• **TO DO**:
Every entry that follows should be repeated exactly; drop the images.

------ DATA RECORDS ------

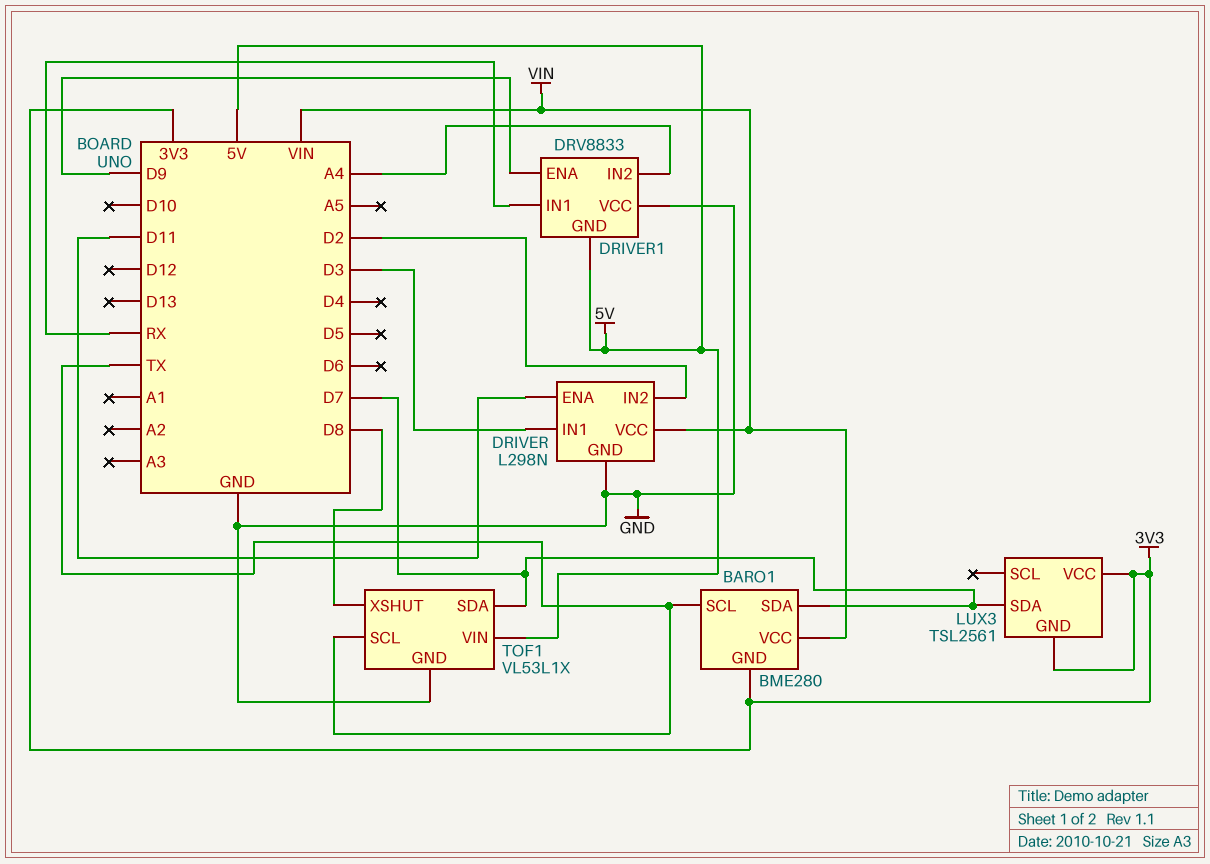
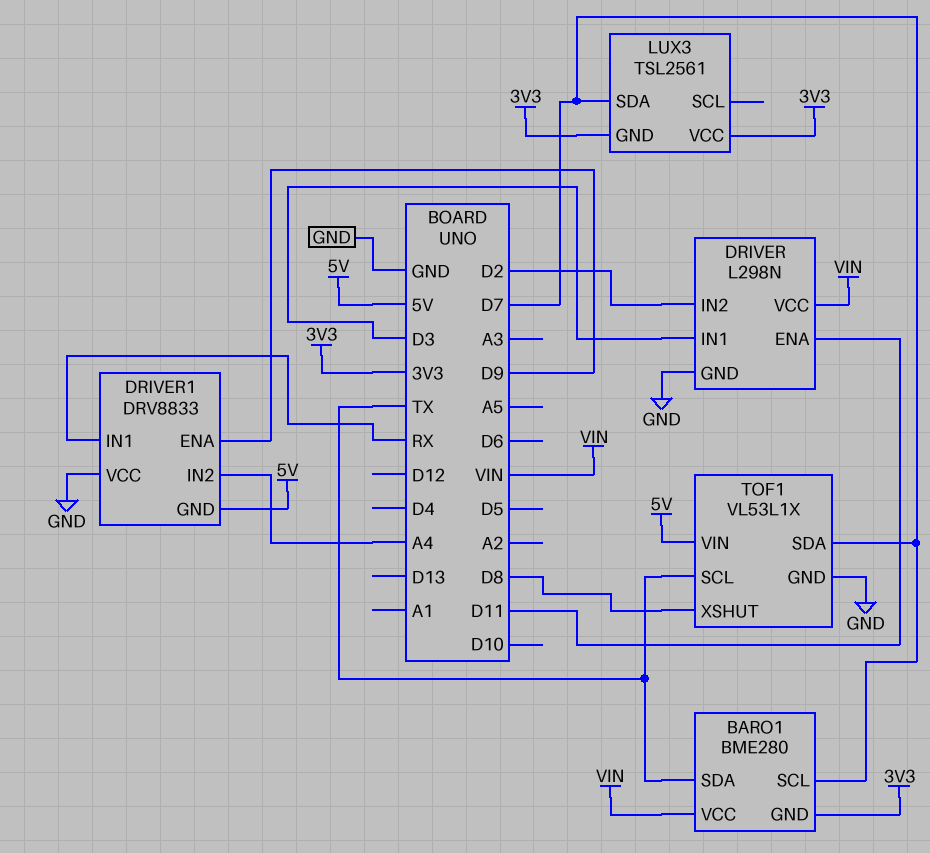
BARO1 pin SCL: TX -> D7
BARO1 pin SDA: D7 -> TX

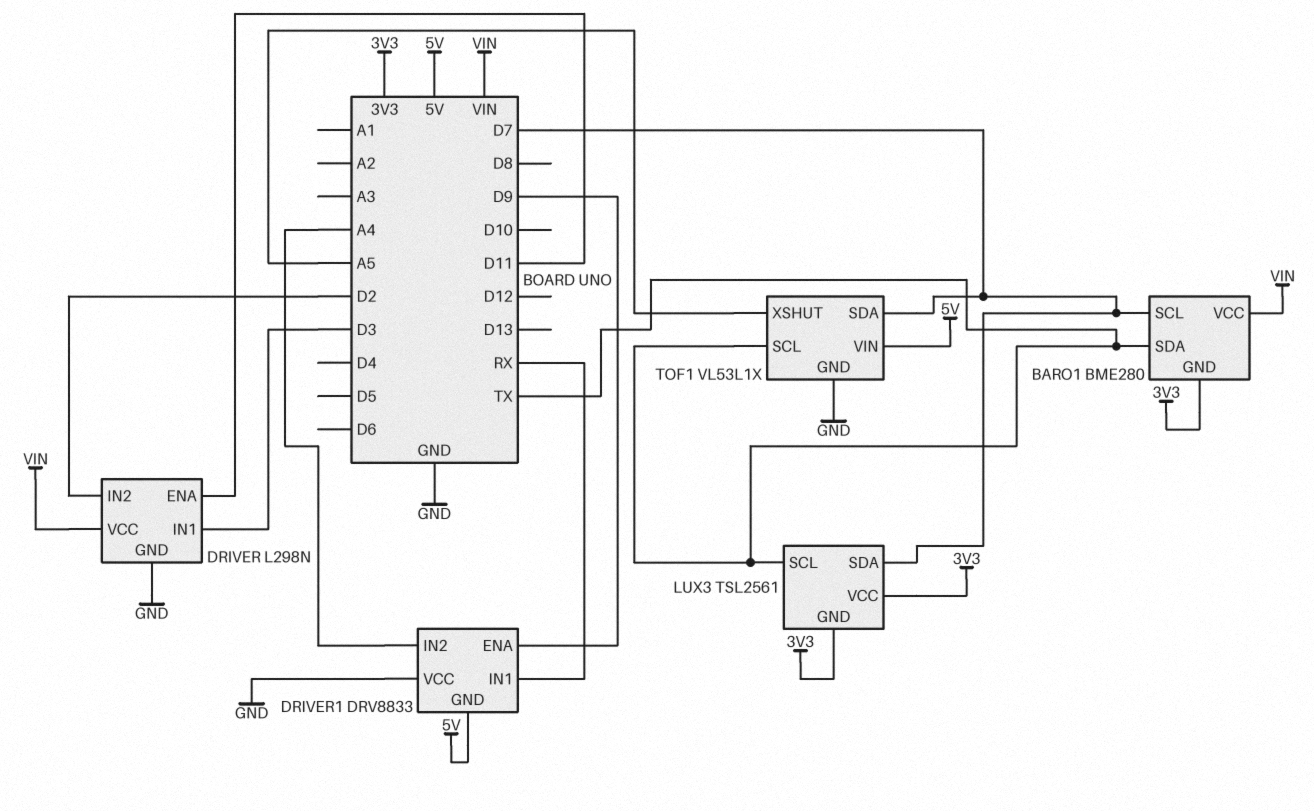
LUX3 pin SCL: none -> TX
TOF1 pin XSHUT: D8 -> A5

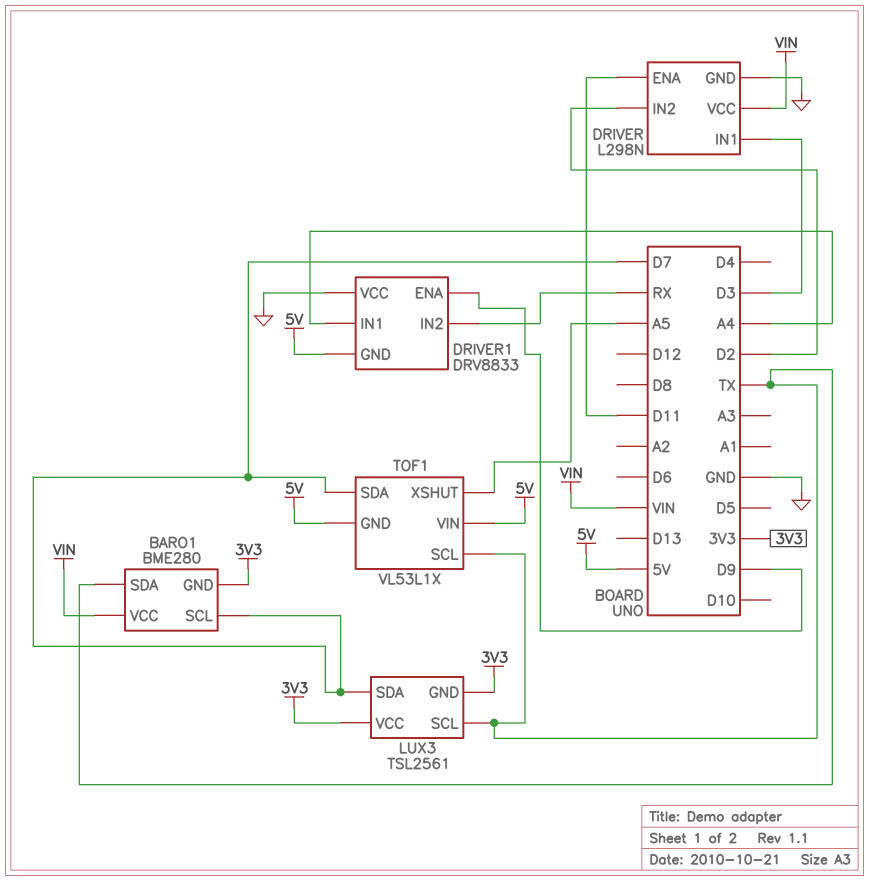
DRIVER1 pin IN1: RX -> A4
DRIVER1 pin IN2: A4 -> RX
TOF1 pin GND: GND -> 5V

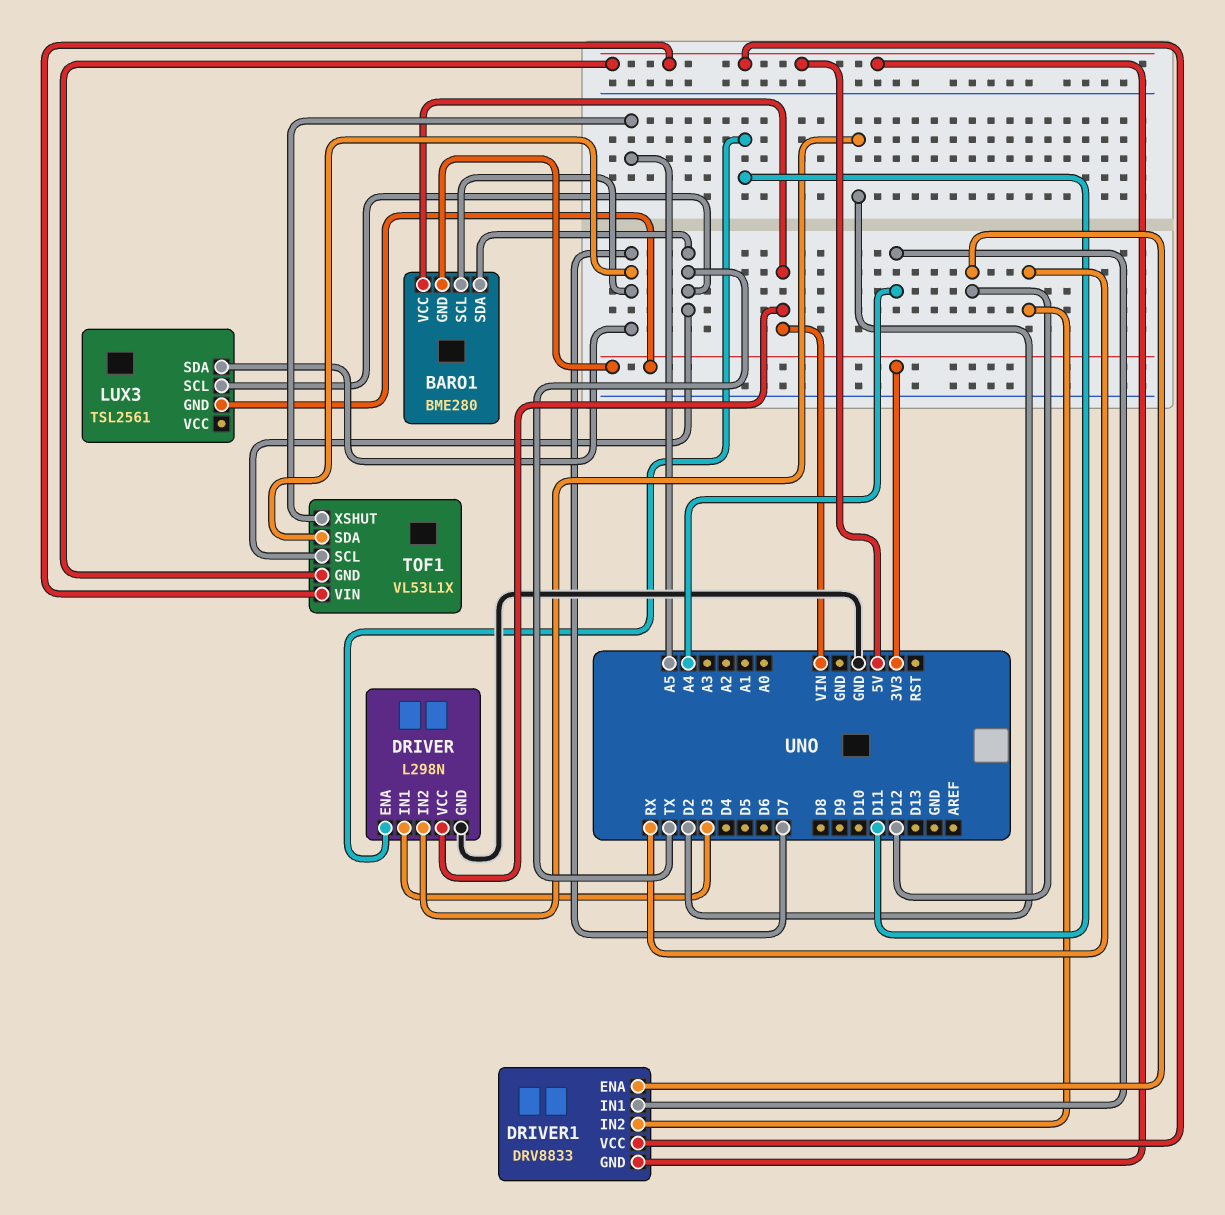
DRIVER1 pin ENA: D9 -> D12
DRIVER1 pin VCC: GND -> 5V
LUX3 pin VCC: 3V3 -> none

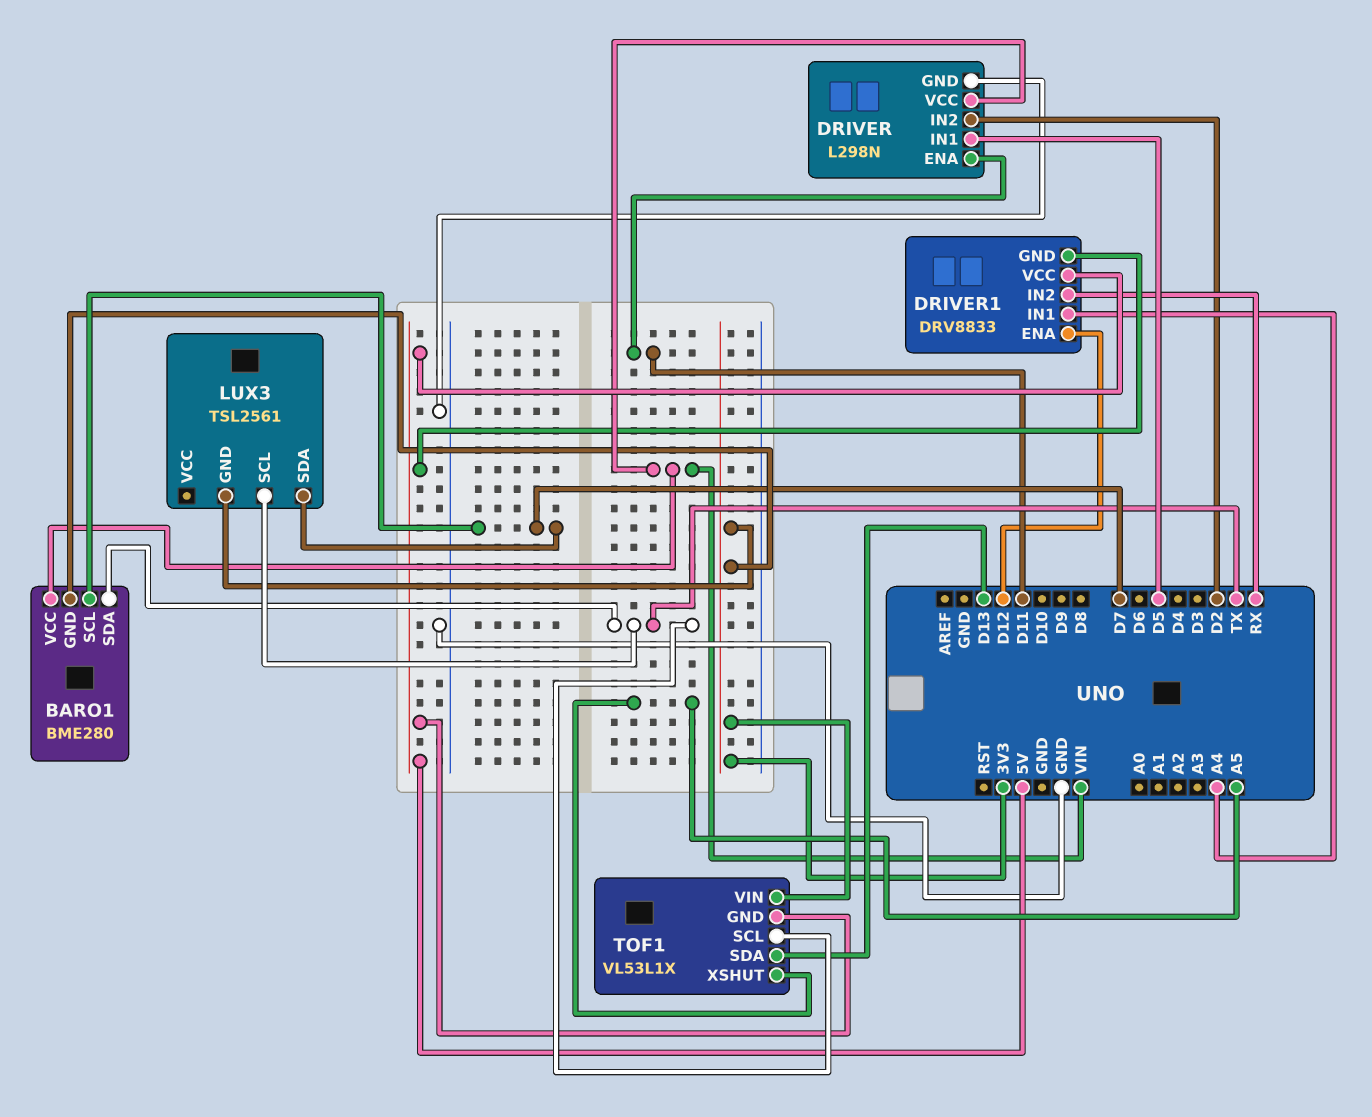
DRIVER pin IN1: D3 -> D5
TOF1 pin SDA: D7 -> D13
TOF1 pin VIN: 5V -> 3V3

------

• **ANSWER**:
BARO1 pin SCL: TX -> D7
BARO1 pin SDA: D7 -> TX

LUX3 pin SCL: none -> TX
TOF1 pin XSHUT: D8 -> A5

DRIVER1 pin IN1: RX -> A4
DRIVER1 pin IN2: A4 -> RX
TOF1 pin GND: GND -> 5V

DRIVER1 pin ENA: D9 -> D12
DRIVER1 pin VCC: GND -> 5V
LUX3 pin VCC: 3V3 -> none

DRIVER pin IN1: D3 -> D5
TOF1 pin SDA: D7 -> D13
TOF1 pin VIN: 5V -> 3V3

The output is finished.